Retype the data below word for word, starting with its first line and ending with the line that contains "yellow rectangle at". Include both of those lines.

Collected data entries

/---

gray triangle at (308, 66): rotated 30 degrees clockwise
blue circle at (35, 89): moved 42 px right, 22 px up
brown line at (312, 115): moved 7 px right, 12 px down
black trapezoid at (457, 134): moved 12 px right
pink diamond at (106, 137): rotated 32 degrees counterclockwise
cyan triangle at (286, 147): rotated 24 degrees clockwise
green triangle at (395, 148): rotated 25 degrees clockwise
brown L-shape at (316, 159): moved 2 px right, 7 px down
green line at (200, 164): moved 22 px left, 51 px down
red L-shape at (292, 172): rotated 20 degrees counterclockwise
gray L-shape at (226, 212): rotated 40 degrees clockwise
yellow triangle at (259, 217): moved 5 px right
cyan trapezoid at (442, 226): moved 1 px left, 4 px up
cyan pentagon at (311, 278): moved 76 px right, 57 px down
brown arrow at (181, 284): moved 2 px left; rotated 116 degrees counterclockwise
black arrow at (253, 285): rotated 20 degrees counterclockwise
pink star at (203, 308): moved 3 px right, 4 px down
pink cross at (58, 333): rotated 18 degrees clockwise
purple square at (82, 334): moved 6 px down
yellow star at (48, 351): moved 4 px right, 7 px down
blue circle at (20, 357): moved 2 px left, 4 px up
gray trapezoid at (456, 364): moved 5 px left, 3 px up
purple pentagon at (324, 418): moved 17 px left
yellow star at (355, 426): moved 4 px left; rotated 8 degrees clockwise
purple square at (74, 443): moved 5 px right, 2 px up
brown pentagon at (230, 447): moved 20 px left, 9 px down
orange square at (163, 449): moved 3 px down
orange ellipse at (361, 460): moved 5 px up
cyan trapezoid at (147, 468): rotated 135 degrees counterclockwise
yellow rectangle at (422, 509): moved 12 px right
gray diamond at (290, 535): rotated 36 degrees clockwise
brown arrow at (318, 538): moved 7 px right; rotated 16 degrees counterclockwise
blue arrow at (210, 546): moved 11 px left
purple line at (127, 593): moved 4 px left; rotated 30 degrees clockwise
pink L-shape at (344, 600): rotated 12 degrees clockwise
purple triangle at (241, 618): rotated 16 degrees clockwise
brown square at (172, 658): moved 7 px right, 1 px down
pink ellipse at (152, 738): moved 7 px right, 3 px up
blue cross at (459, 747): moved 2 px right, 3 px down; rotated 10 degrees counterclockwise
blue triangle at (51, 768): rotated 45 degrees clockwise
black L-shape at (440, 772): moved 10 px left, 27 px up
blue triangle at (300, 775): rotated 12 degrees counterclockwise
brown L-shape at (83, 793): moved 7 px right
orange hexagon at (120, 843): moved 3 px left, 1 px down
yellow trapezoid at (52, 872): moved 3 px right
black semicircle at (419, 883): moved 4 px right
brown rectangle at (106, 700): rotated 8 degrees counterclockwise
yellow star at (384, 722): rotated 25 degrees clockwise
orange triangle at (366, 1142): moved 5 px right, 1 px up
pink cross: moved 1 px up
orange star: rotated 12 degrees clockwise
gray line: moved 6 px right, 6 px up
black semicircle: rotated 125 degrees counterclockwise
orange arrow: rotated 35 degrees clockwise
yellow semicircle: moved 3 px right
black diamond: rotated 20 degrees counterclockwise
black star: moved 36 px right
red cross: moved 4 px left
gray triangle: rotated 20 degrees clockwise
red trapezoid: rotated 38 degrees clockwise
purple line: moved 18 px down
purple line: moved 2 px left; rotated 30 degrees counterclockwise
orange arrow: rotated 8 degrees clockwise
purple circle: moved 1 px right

\---

> COMPLETE RESPONSE:
gray triangle at (308, 66): rotated 30 degrees clockwise
blue circle at (35, 89): moved 42 px right, 22 px up
brown line at (312, 115): moved 7 px right, 12 px down
black trapezoid at (457, 134): moved 12 px right
pink diamond at (106, 137): rotated 32 degrees counterclockwise
cyan triangle at (286, 147): rotated 24 degrees clockwise
green triangle at (395, 148): rotated 25 degrees clockwise
brown L-shape at (316, 159): moved 2 px right, 7 px down
green line at (200, 164): moved 22 px left, 51 px down
red L-shape at (292, 172): rotated 20 degrees counterclockwise
gray L-shape at (226, 212): rotated 40 degrees clockwise
yellow triangle at (259, 217): moved 5 px right
cyan trapezoid at (442, 226): moved 1 px left, 4 px up
cyan pentagon at (311, 278): moved 76 px right, 57 px down
brown arrow at (181, 284): moved 2 px left; rotated 116 degrees counterclockwise
black arrow at (253, 285): rotated 20 degrees counterclockwise
pink star at (203, 308): moved 3 px right, 4 px down
pink cross at (58, 333): rotated 18 degrees clockwise
purple square at (82, 334): moved 6 px down
yellow star at (48, 351): moved 4 px right, 7 px down
blue circle at (20, 357): moved 2 px left, 4 px up
gray trapezoid at (456, 364): moved 5 px left, 3 px up
purple pentagon at (324, 418): moved 17 px left
yellow star at (355, 426): moved 4 px left; rotated 8 degrees clockwise
purple square at (74, 443): moved 5 px right, 2 px up
brown pentagon at (230, 447): moved 20 px left, 9 px down
orange square at (163, 449): moved 3 px down
orange ellipse at (361, 460): moved 5 px up
cyan trapezoid at (147, 468): rotated 135 degrees counterclockwise
yellow rectangle at (422, 509): moved 12 px right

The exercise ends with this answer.